BEGIN Extracted data

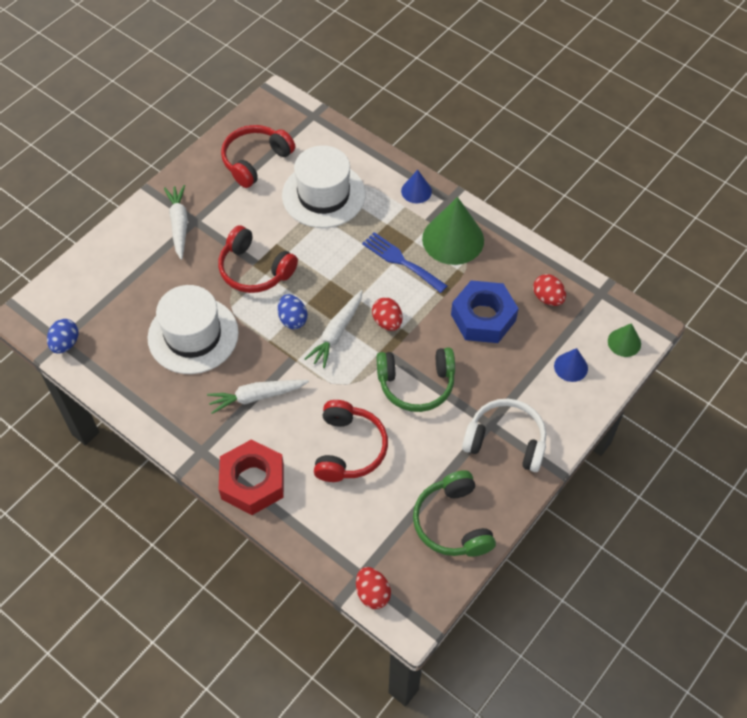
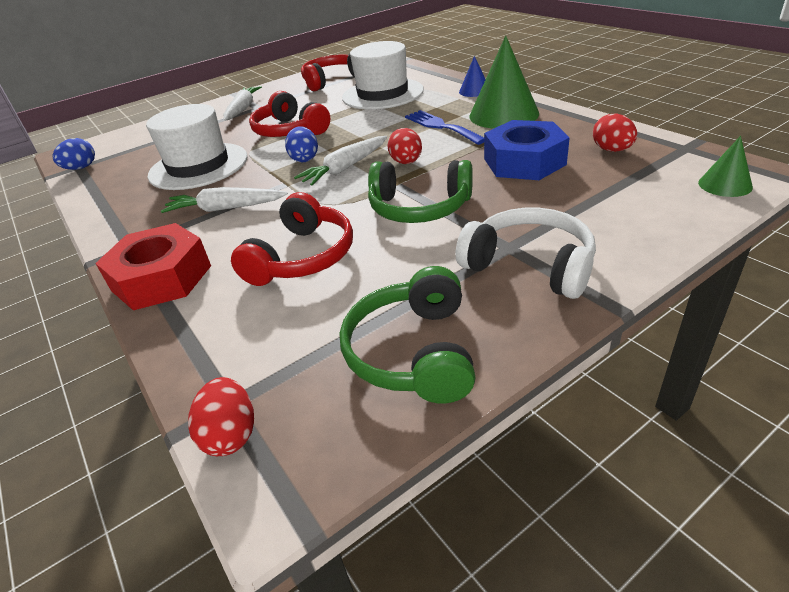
camera: 20 degrees right, 20 degrees down
blue cone [554,348,588,382] -> none

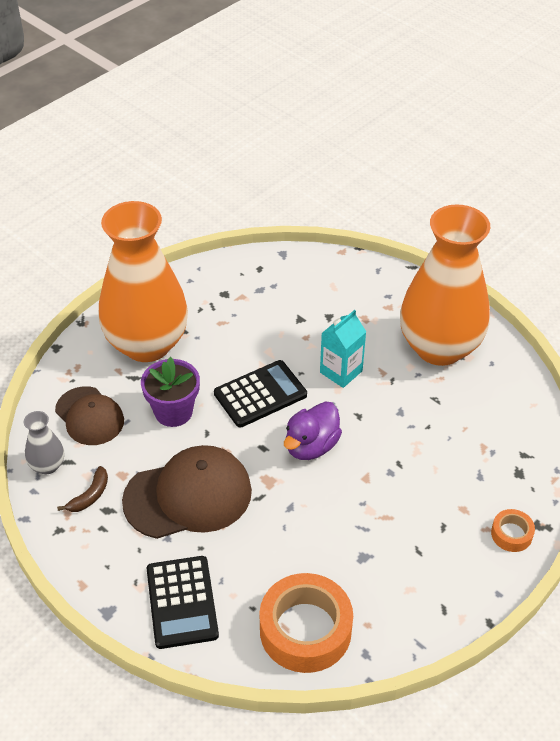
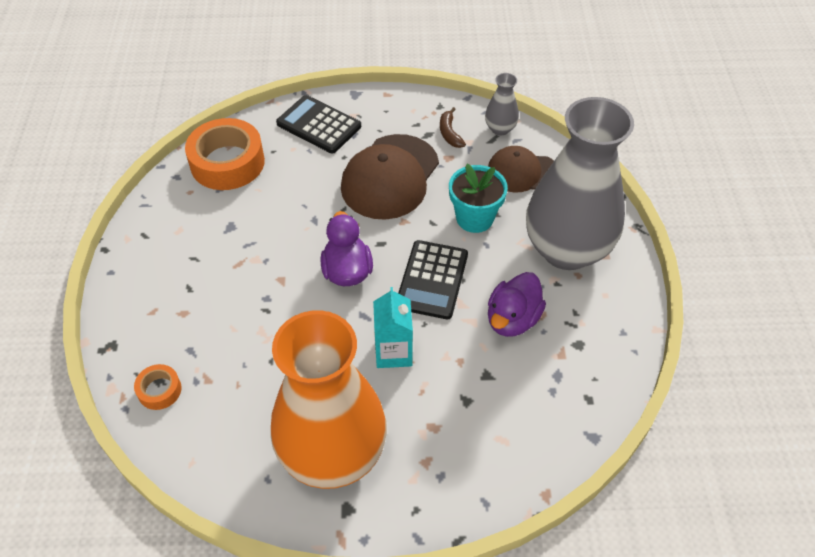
camera: 135 degrees right, 5 degrees up
orange vase [98,201,188,362] -> grey vase [526,97,634,270]
purple flower pot [141,357,200,427] -> turquoise flower pot [449,164,508,233]
orange tape [491,509,535,552] -> orange tape moved to [134,364,182,410]
none -> purple duck [488,272,546,337]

END Extracted data

* [Your goal]
Whenever a picture appears, leave it out, and return every record exactly.

* [Task output]
camera: 20 degrees right, 20 degrees down
blue cone [554,348,588,382] -> none

camera: 135 degrees right, 5 degrees up
orange vase [98,201,188,362] -> grey vase [526,97,634,270]
purple flower pot [141,357,200,427] -> turquoise flower pot [449,164,508,233]
orange tape [491,509,535,552] -> orange tape moved to [134,364,182,410]
none -> purple duck [488,272,546,337]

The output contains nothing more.